:: Provided material ::
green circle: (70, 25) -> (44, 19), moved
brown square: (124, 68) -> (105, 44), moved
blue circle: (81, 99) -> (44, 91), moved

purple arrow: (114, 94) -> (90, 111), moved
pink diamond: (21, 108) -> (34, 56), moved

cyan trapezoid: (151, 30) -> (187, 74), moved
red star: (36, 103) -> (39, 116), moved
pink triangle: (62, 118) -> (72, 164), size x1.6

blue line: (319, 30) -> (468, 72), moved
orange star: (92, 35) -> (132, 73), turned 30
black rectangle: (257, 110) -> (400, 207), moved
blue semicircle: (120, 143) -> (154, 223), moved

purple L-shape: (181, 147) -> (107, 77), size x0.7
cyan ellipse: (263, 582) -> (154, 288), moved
:::
:: Provided material ::
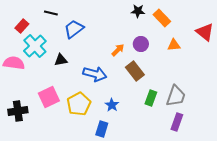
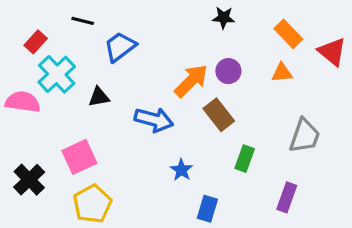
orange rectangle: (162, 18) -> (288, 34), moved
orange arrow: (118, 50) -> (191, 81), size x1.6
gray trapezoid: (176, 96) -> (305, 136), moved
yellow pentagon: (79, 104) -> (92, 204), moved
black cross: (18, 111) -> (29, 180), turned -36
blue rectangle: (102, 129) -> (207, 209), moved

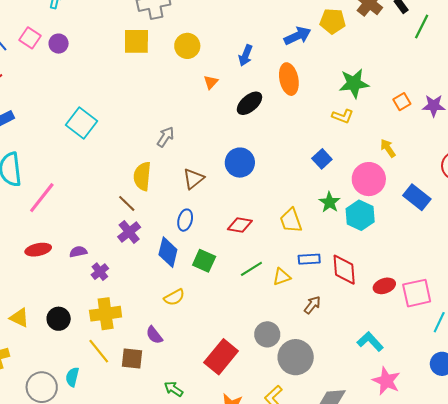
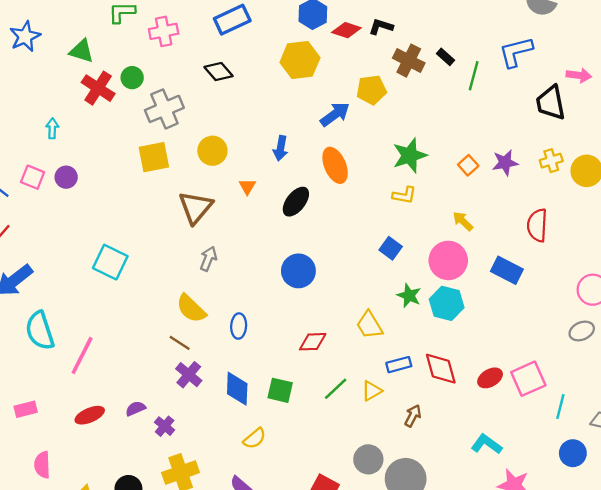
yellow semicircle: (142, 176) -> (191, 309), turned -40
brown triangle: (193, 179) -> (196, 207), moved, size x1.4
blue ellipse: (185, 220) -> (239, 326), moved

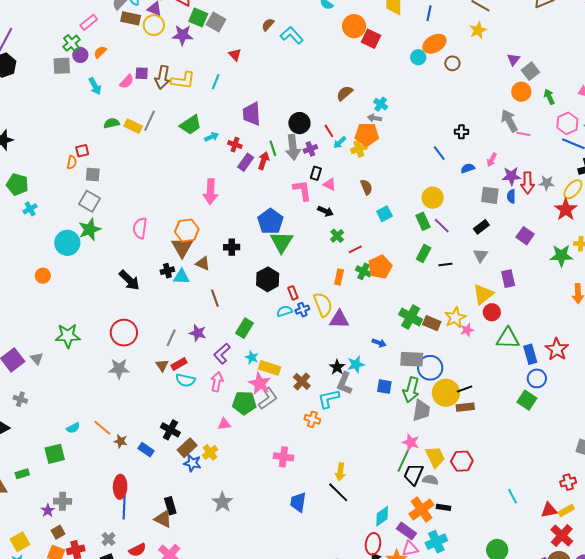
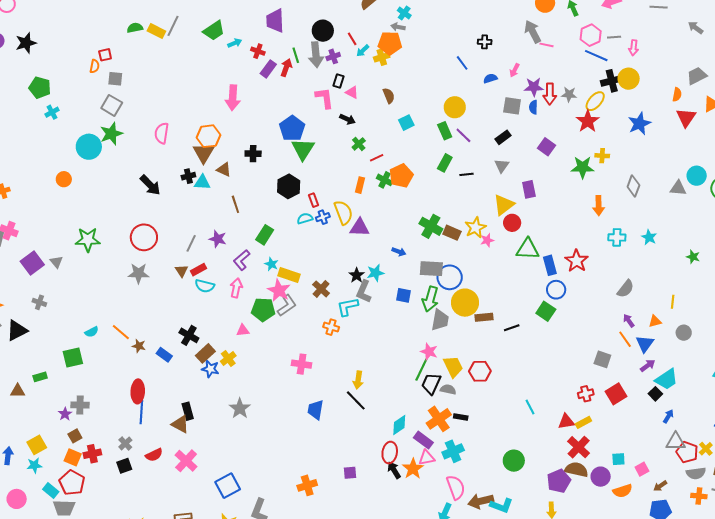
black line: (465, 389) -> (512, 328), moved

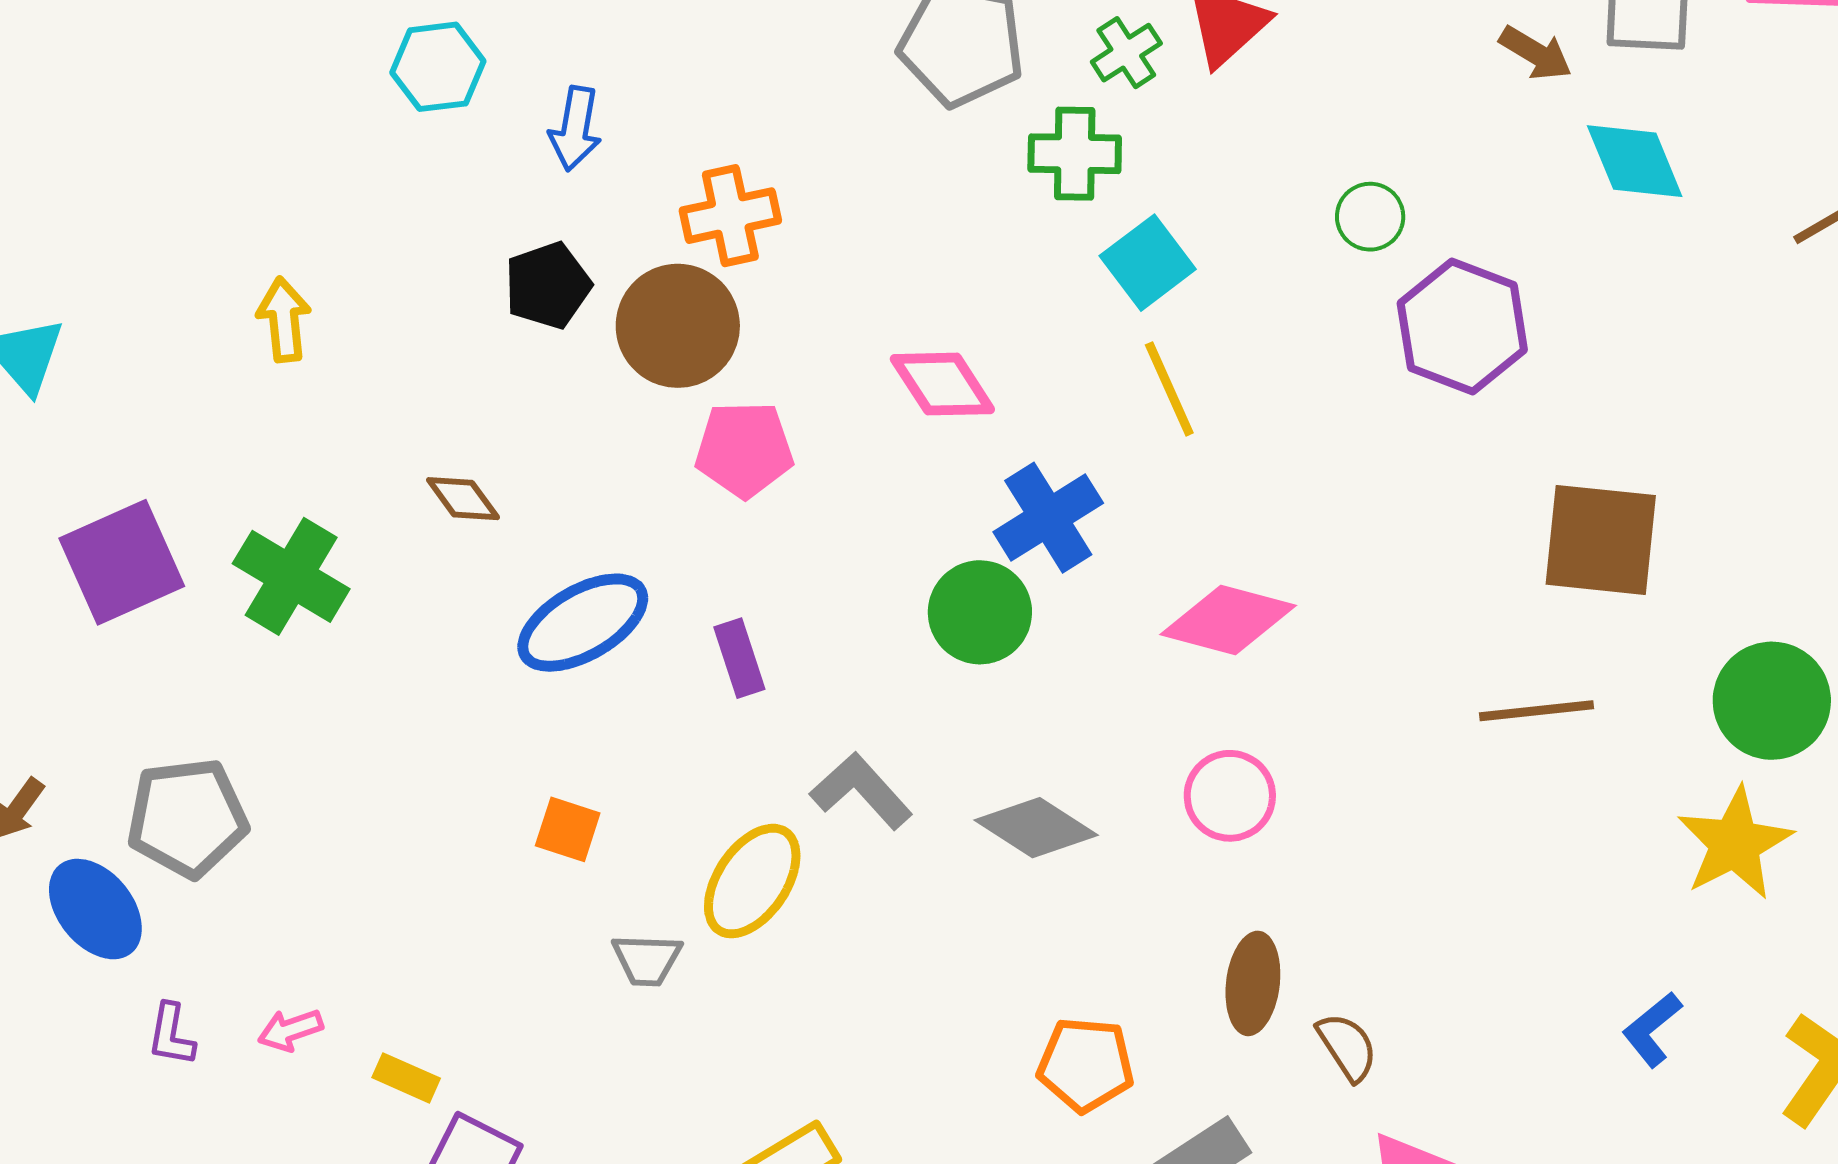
:::
_Your task_
Start with the line above that contains "pink diamond: (21, 108) -> (34, 56), moved" and end with the line that contains "cyan ellipse: (263, 582) -> (154, 288), moved". Write out those lines exactly, and only those.

_Task result_
pink diamond: (21, 108) -> (34, 56), moved

cyan trapezoid: (151, 30) -> (187, 74), moved
red star: (36, 103) -> (39, 116), moved
pink triangle: (62, 118) -> (72, 164), size x1.6

blue line: (319, 30) -> (468, 72), moved
orange star: (92, 35) -> (132, 73), turned 30
black rectangle: (257, 110) -> (400, 207), moved
blue semicircle: (120, 143) -> (154, 223), moved

purple L-shape: (181, 147) -> (107, 77), size x0.7
cyan ellipse: (263, 582) -> (154, 288), moved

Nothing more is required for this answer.